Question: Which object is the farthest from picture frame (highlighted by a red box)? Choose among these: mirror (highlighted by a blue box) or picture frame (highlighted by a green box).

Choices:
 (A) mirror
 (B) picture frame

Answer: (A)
**********
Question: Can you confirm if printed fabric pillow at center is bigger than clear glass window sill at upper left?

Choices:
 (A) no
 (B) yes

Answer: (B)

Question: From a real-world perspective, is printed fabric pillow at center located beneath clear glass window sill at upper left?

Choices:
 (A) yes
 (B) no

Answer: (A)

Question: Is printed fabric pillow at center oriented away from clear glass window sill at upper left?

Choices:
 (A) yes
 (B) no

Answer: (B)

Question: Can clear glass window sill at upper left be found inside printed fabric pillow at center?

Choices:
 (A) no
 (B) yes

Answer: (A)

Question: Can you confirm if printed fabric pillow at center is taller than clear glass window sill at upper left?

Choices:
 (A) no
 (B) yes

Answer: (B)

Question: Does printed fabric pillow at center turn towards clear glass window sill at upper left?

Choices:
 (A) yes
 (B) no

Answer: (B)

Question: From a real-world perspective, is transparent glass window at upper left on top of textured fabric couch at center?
**********
Task requirements: Report how many lines in the listing above contain the string "perspective", treating uppercase and lowercase as different. Give only the number.

Reply: 2